(Data section)

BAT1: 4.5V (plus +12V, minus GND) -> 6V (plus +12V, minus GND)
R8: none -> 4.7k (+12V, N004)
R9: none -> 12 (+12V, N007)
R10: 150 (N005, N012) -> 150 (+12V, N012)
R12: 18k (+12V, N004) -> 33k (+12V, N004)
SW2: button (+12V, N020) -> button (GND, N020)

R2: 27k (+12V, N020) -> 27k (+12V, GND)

(End Data section)
(Data section)

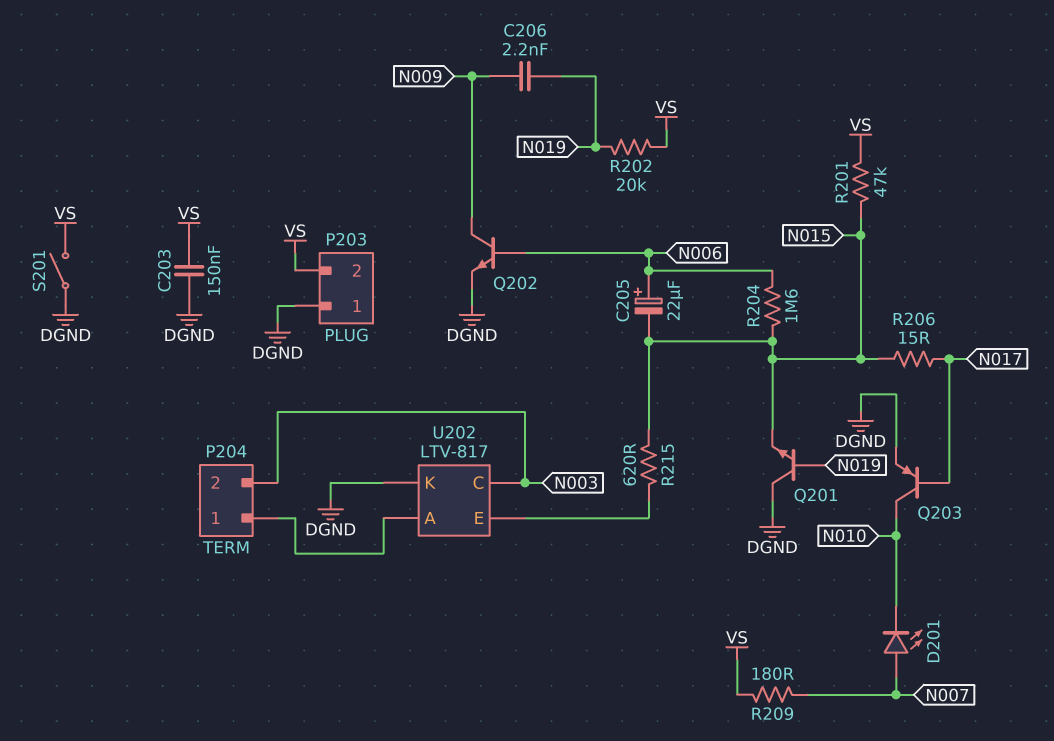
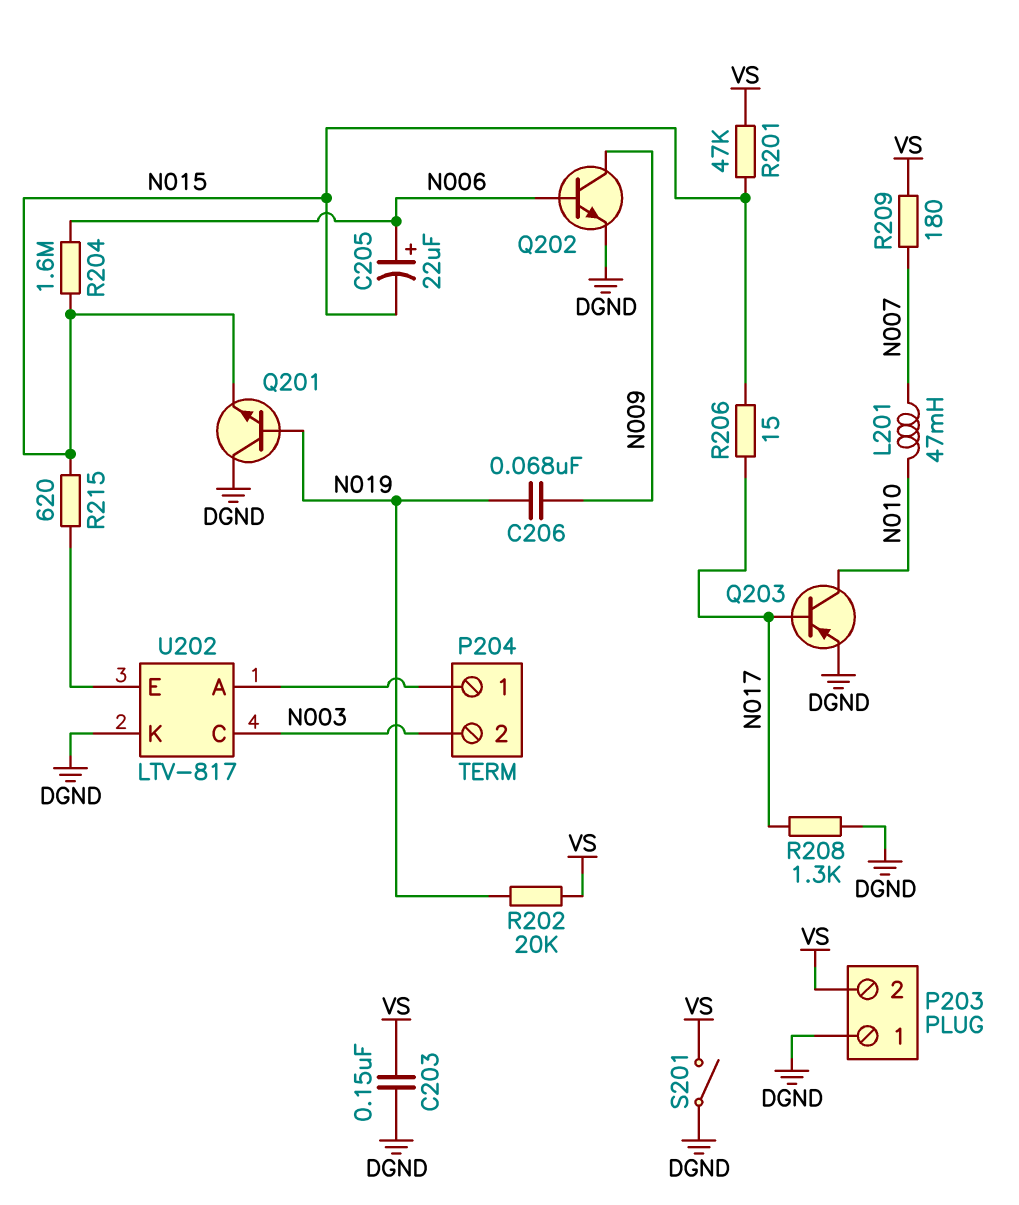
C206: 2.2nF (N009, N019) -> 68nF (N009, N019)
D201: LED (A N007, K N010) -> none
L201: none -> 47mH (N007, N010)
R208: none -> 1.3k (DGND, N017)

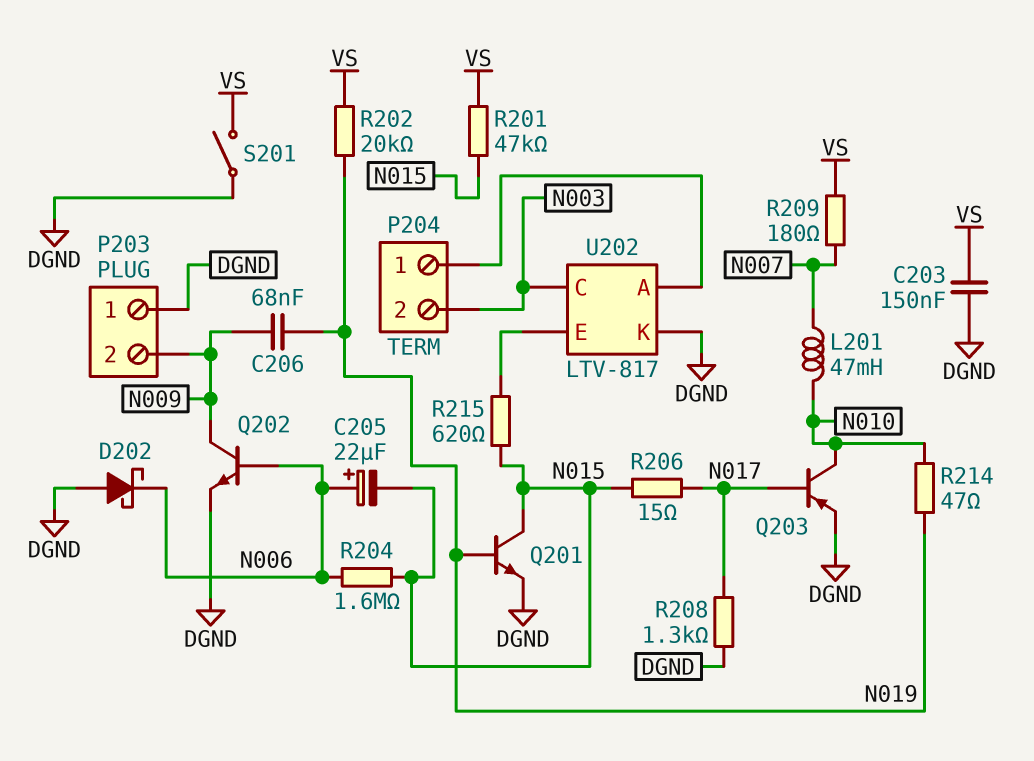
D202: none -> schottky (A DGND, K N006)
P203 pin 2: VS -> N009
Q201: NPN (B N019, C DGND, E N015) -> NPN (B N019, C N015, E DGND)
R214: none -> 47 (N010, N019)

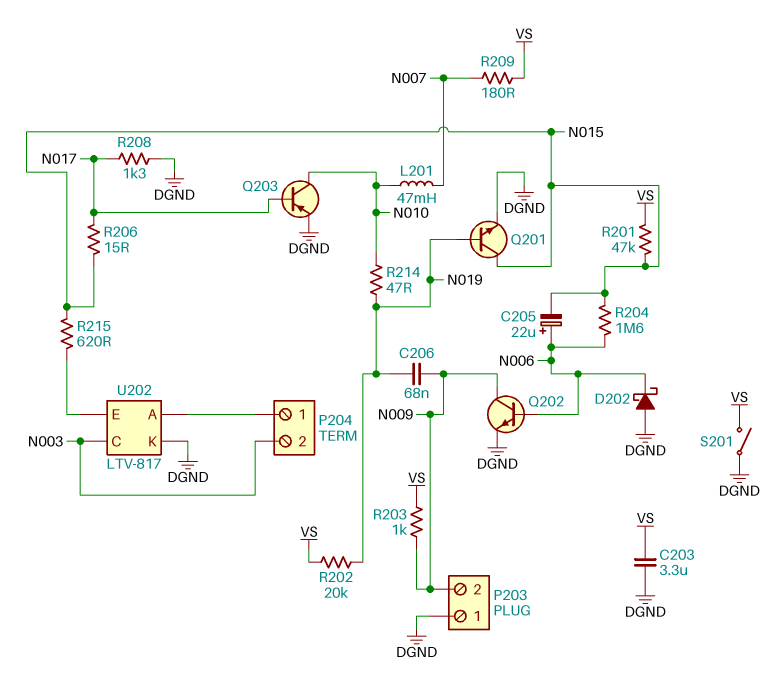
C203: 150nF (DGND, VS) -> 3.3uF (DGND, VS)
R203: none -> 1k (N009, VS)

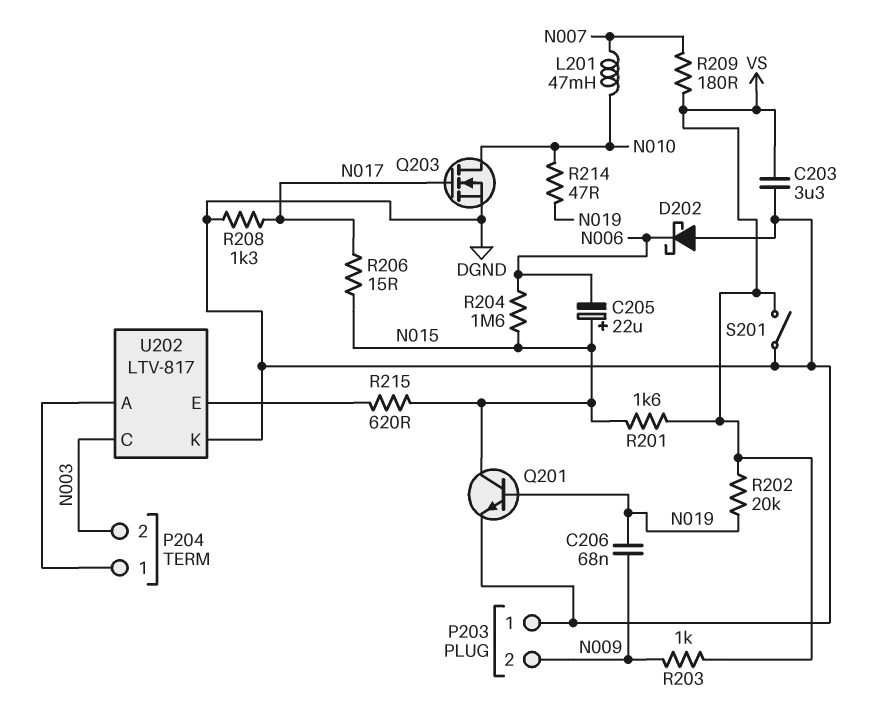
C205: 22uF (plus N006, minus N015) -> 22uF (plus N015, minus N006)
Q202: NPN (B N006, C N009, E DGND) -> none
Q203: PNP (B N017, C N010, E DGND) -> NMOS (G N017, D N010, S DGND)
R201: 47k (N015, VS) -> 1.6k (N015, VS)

(End Data section)
(Data section)

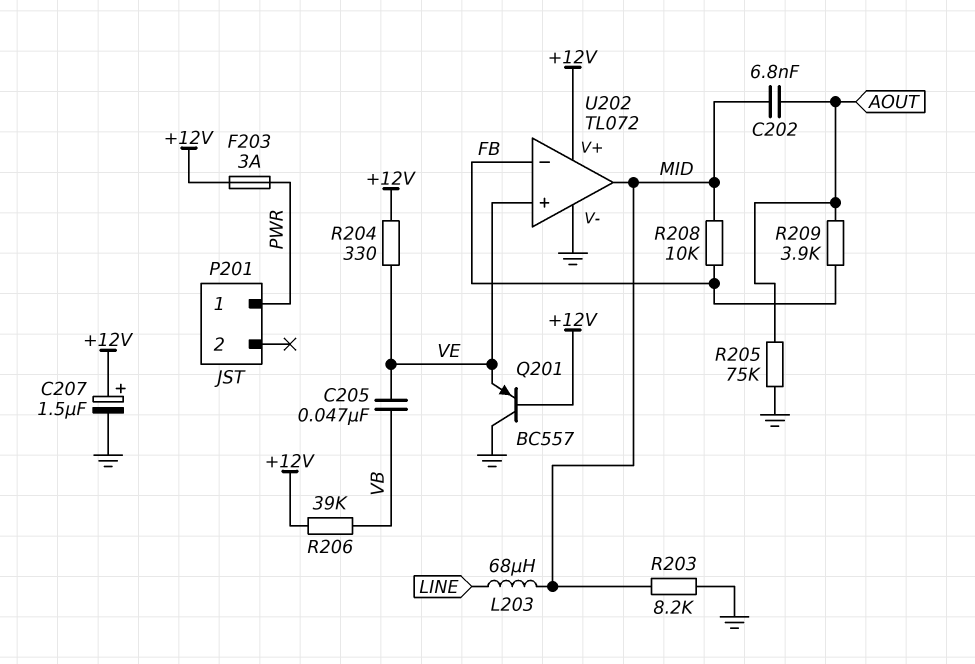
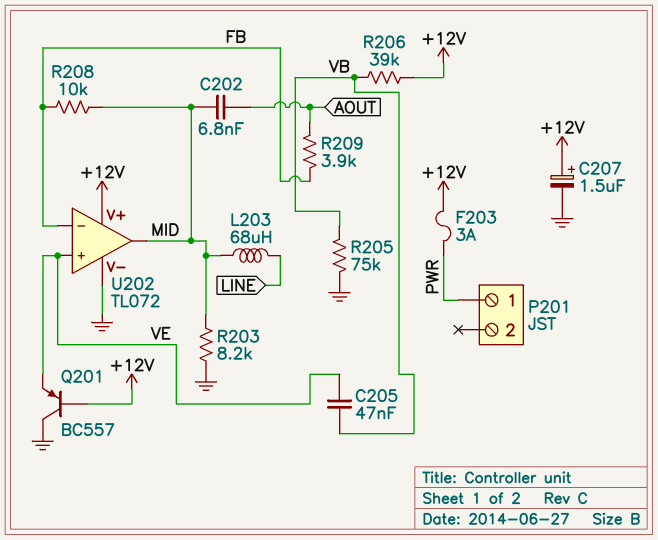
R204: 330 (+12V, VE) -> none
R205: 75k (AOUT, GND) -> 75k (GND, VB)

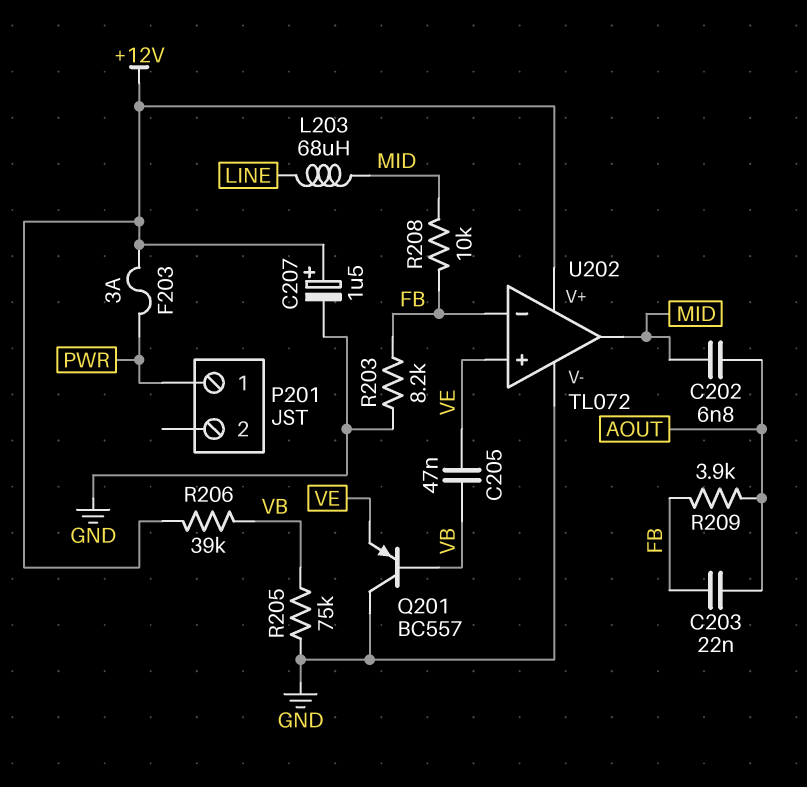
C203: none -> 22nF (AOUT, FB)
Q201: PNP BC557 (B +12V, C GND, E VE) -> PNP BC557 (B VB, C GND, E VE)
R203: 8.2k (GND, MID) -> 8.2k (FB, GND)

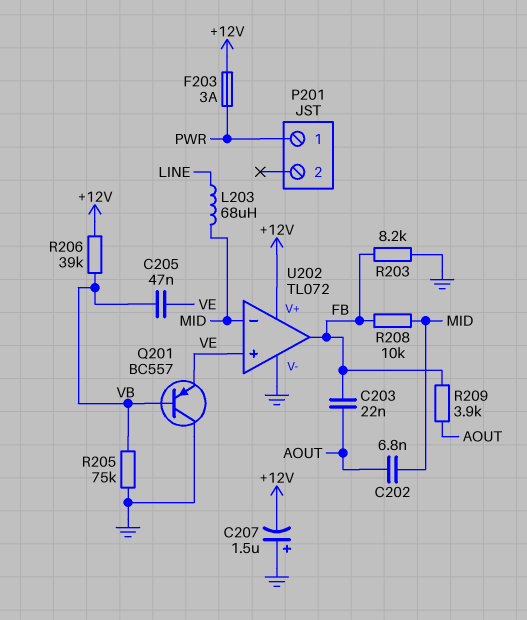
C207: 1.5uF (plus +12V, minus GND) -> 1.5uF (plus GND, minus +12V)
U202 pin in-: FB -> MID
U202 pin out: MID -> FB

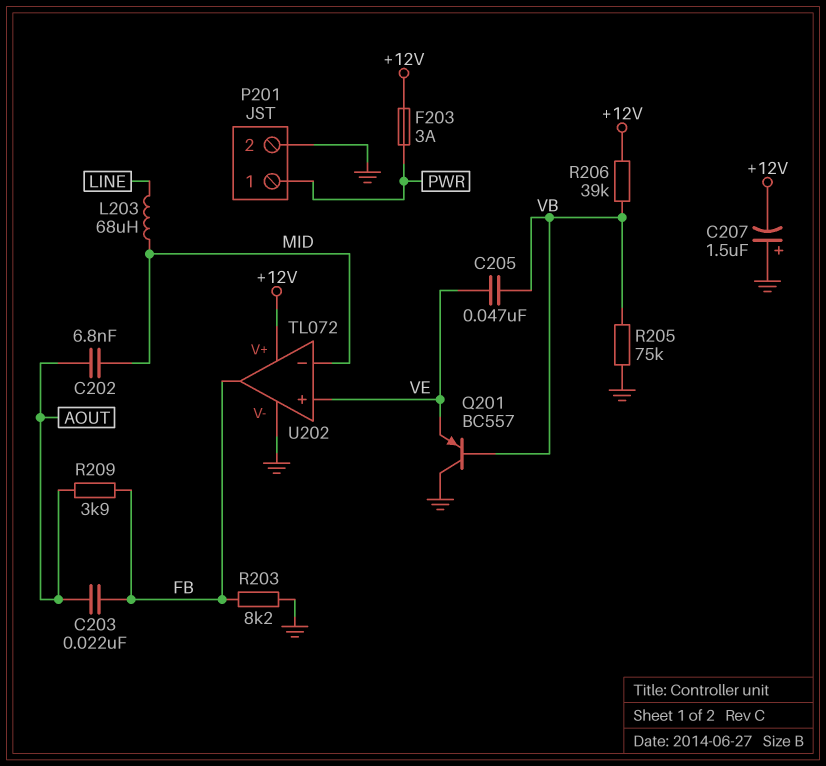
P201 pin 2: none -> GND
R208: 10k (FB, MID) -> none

(End Data section)

Look above for the line holding "BAT1: 4.5V (plus" and the line holding "R2: 27k (+12V, N020) -> 27k (+12V, GND)". Retype both, and every line between them, word for word and nothing else.

Written response:
BAT1: 4.5V (plus +12V, minus GND) -> 6V (plus +12V, minus GND)
R8: none -> 4.7k (+12V, N004)
R9: none -> 12 (+12V, N007)
R10: 150 (N005, N012) -> 150 (+12V, N012)
R12: 18k (+12V, N004) -> 33k (+12V, N004)
SW2: button (+12V, N020) -> button (GND, N020)

R2: 27k (+12V, N020) -> 27k (+12V, GND)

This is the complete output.